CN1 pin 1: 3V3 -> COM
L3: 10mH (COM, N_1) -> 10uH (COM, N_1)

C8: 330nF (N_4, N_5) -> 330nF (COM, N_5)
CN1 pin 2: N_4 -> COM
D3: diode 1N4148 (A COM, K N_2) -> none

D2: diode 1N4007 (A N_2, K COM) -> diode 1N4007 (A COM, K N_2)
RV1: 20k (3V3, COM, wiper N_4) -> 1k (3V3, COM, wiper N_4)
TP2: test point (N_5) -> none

---

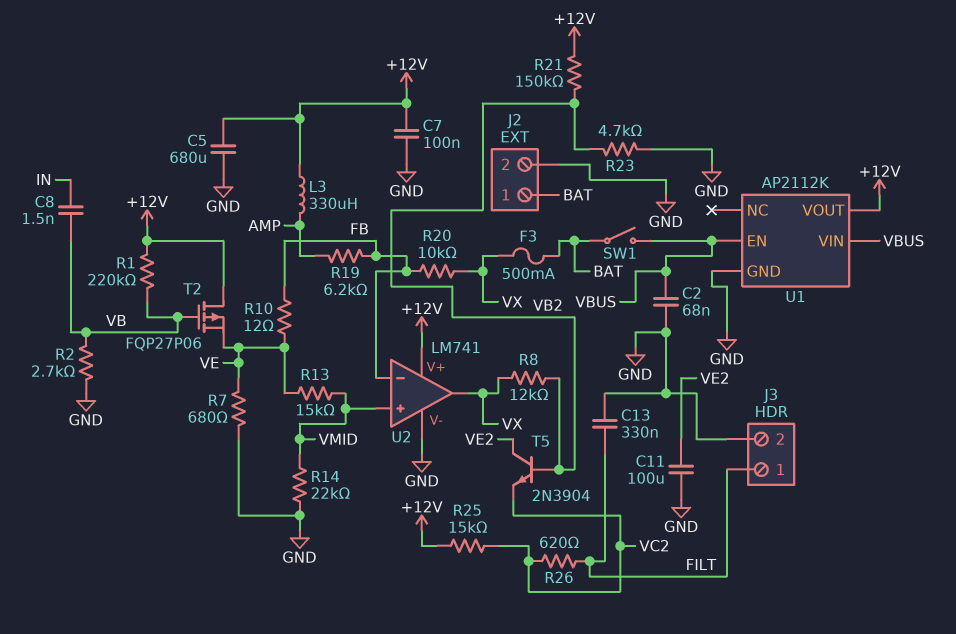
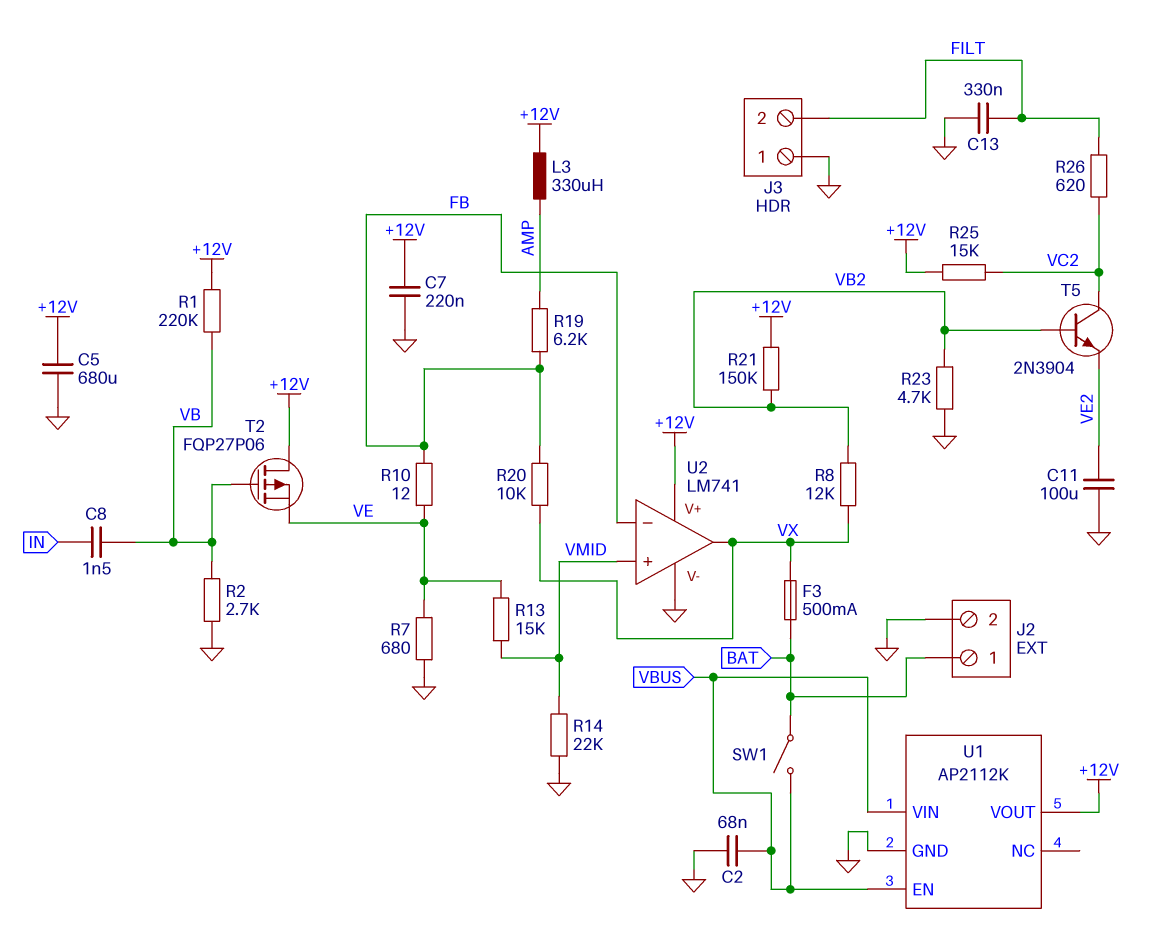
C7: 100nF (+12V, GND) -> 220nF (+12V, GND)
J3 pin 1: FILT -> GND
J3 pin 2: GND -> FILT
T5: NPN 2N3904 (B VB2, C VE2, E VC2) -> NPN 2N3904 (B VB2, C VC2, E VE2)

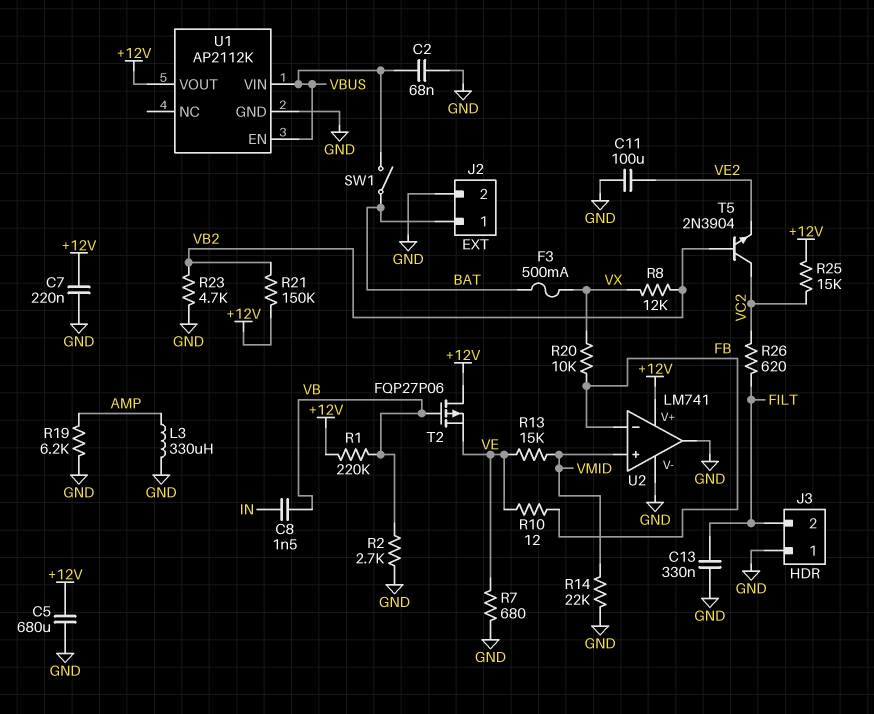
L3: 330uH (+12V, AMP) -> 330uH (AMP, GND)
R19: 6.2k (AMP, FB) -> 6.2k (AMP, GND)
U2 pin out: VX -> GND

---

:: EXERCISE BRIEF ::
Transcribe the records above exactly, beginning at the line that contains "D3: diode 1N4148 (A COM, K N_2) -> none" and ending with the line that contains "TP2: test point (N_5) -> none", both included, and nothing else.

:: SOLUTION ::
D3: diode 1N4148 (A COM, K N_2) -> none

D2: diode 1N4007 (A N_2, K COM) -> diode 1N4007 (A COM, K N_2)
RV1: 20k (3V3, COM, wiper N_4) -> 1k (3V3, COM, wiper N_4)
TP2: test point (N_5) -> none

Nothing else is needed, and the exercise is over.